> Work to complete: Whenever a line in the entries below includes the string "orange", count that line. Report the total alone.

> Dataset excerpts:
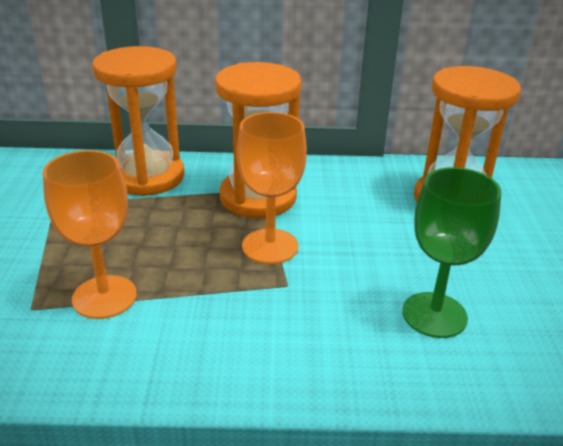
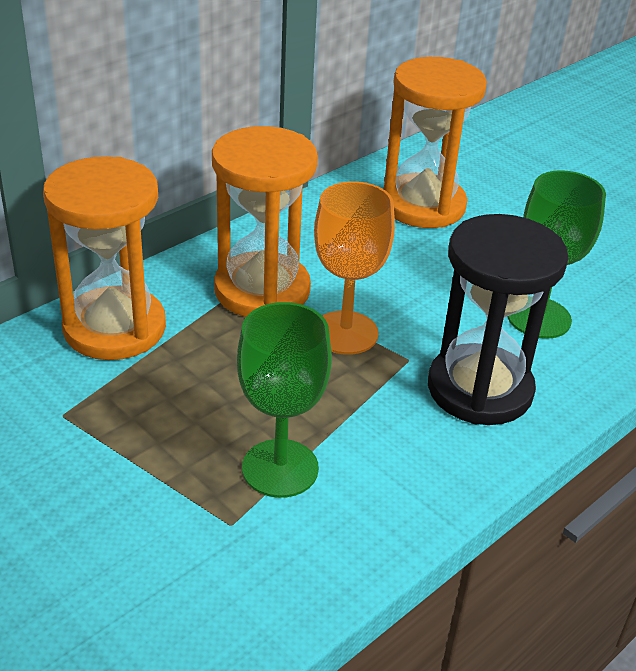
camera: 45 degrees left, 5 degrees up
orange goblet [43,150,137,319] -> green goblet [237,302,332,498]
none -> black hourglass [428,214,568,425]

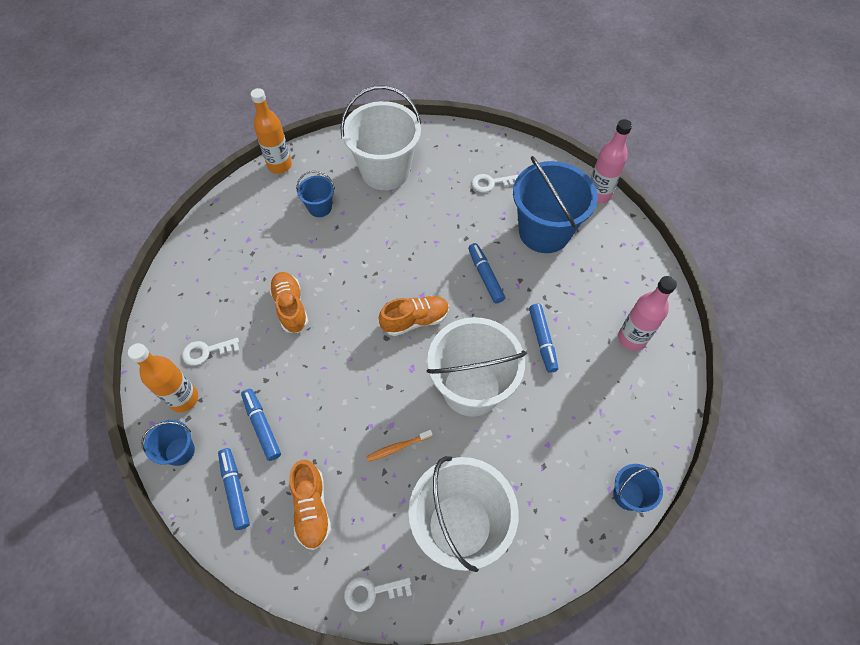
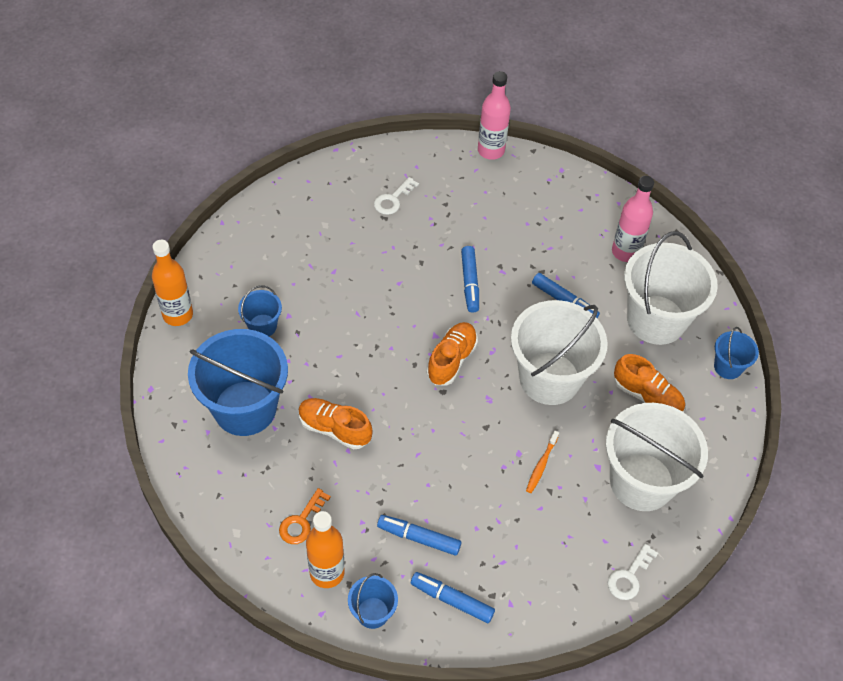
camera: 45 degrees left, 5 degrees down
white key [182,338,239,366] -> orange key [279,488,331,544]
orange shoe [289,460,331,550] -> orange shoe moved to [614,354,685,412]
white bucket [340,86,421,190] -> white bucket moved to [624,231,718,345]
blue marker [468,243,505,303] -> blue marker turned 120 degrees counterclockwise [461,246,479,313]
blue bucket [513,156,598,253] -> blue bucket moved to [188,329,288,436]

> Solution below: 3